> [Provided material]
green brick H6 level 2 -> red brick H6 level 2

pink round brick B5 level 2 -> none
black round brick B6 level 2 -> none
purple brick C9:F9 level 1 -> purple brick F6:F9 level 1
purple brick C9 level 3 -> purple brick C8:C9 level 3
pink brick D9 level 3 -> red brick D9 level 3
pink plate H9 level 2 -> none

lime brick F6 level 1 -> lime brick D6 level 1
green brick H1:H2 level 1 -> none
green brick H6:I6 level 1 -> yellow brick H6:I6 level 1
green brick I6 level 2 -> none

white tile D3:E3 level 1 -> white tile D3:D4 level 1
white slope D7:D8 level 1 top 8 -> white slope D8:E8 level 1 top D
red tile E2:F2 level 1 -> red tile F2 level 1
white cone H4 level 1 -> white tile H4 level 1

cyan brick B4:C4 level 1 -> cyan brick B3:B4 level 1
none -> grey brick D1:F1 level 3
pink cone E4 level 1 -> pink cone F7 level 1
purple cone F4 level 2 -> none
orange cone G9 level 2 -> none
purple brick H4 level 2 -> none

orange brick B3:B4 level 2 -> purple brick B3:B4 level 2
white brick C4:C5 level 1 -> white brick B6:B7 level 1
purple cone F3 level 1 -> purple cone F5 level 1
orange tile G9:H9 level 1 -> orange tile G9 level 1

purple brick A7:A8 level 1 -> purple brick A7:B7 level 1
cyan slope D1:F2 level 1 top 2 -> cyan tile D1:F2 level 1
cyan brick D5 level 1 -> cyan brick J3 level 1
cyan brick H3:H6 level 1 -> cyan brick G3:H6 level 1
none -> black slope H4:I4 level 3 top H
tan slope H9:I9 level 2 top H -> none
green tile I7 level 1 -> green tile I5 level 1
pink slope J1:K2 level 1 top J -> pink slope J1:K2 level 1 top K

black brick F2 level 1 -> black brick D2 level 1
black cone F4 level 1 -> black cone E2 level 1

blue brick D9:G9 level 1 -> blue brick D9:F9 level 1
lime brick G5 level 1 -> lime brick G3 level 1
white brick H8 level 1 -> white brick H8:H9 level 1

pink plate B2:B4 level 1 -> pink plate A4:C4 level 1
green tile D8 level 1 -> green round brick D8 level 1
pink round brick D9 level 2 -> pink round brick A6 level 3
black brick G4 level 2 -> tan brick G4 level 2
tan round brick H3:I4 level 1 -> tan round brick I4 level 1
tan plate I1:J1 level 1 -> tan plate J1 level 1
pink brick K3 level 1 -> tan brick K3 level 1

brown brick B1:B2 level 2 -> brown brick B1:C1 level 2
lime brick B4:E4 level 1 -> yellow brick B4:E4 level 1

> [What the exercise asks] The entries are to be transcribed exactly, each line in full.

> [Completed task]
green brick H6 level 2 -> red brick H6 level 2

pink round brick B5 level 2 -> none
black round brick B6 level 2 -> none
purple brick C9:F9 level 1 -> purple brick F6:F9 level 1
purple brick C9 level 3 -> purple brick C8:C9 level 3
pink brick D9 level 3 -> red brick D9 level 3
pink plate H9 level 2 -> none

lime brick F6 level 1 -> lime brick D6 level 1
green brick H1:H2 level 1 -> none
green brick H6:I6 level 1 -> yellow brick H6:I6 level 1
green brick I6 level 2 -> none

white tile D3:E3 level 1 -> white tile D3:D4 level 1
white slope D7:D8 level 1 top 8 -> white slope D8:E8 level 1 top D
red tile E2:F2 level 1 -> red tile F2 level 1
white cone H4 level 1 -> white tile H4 level 1

cyan brick B4:C4 level 1 -> cyan brick B3:B4 level 1
none -> grey brick D1:F1 level 3
pink cone E4 level 1 -> pink cone F7 level 1
purple cone F4 level 2 -> none
orange cone G9 level 2 -> none
purple brick H4 level 2 -> none

orange brick B3:B4 level 2 -> purple brick B3:B4 level 2
white brick C4:C5 level 1 -> white brick B6:B7 level 1
purple cone F3 level 1 -> purple cone F5 level 1
orange tile G9:H9 level 1 -> orange tile G9 level 1

purple brick A7:A8 level 1 -> purple brick A7:B7 level 1
cyan slope D1:F2 level 1 top 2 -> cyan tile D1:F2 level 1
cyan brick D5 level 1 -> cyan brick J3 level 1
cyan brick H3:H6 level 1 -> cyan brick G3:H6 level 1
none -> black slope H4:I4 level 3 top H
tan slope H9:I9 level 2 top H -> none
green tile I7 level 1 -> green tile I5 level 1
pink slope J1:K2 level 1 top J -> pink slope J1:K2 level 1 top K

black brick F2 level 1 -> black brick D2 level 1
black cone F4 level 1 -> black cone E2 level 1

blue brick D9:G9 level 1 -> blue brick D9:F9 level 1
lime brick G5 level 1 -> lime brick G3 level 1
white brick H8 level 1 -> white brick H8:H9 level 1

pink plate B2:B4 level 1 -> pink plate A4:C4 level 1
green tile D8 level 1 -> green round brick D8 level 1
pink round brick D9 level 2 -> pink round brick A6 level 3
black brick G4 level 2 -> tan brick G4 level 2
tan round brick H3:I4 level 1 -> tan round brick I4 level 1
tan plate I1:J1 level 1 -> tan plate J1 level 1
pink brick K3 level 1 -> tan brick K3 level 1

brown brick B1:B2 level 2 -> brown brick B1:C1 level 2
lime brick B4:E4 level 1 -> yellow brick B4:E4 level 1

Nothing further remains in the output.